Write out, word for word, every line from the one containing "C2: 10nF (GND, VS) -> 100nF (GND, VS)" through the final line of the records.
++++++++++
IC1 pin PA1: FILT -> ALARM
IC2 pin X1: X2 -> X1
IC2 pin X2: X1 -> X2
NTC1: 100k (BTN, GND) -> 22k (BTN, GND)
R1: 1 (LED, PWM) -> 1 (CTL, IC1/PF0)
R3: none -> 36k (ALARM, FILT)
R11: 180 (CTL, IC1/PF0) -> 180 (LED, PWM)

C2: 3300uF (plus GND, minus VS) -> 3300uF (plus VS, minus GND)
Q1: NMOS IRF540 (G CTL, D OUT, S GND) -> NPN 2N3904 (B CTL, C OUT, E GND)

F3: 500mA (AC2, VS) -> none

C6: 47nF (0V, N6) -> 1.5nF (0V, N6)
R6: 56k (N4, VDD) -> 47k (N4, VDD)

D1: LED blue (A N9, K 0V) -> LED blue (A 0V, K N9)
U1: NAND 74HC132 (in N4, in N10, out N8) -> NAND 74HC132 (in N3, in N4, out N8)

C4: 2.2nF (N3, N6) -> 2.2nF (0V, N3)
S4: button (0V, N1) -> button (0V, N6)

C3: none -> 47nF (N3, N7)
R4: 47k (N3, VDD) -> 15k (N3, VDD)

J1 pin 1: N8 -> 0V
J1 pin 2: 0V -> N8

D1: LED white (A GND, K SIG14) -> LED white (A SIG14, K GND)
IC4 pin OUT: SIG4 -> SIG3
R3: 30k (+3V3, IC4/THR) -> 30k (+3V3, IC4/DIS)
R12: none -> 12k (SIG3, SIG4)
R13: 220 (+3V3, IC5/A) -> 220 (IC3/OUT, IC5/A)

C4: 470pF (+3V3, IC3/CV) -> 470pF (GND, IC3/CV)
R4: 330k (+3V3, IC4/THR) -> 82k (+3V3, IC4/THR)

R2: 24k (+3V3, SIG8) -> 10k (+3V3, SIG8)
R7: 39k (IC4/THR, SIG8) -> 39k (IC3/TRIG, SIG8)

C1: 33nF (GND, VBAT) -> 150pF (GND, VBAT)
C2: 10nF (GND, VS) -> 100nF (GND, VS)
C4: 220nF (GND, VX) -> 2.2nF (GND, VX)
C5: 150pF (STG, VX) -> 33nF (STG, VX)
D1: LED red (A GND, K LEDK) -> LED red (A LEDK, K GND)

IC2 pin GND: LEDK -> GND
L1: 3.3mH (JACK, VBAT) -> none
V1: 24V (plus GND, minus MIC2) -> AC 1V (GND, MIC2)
++++++++++
> _WRITTEN RESPONSE_:
C2: 10nF (GND, VS) -> 100nF (GND, VS)
C4: 220nF (GND, VX) -> 2.2nF (GND, VX)
C5: 150pF (STG, VX) -> 33nF (STG, VX)
D1: LED red (A GND, K LEDK) -> LED red (A LEDK, K GND)

IC2 pin GND: LEDK -> GND
L1: 3.3mH (JACK, VBAT) -> none
V1: 24V (plus GND, minus MIC2) -> AC 1V (GND, MIC2)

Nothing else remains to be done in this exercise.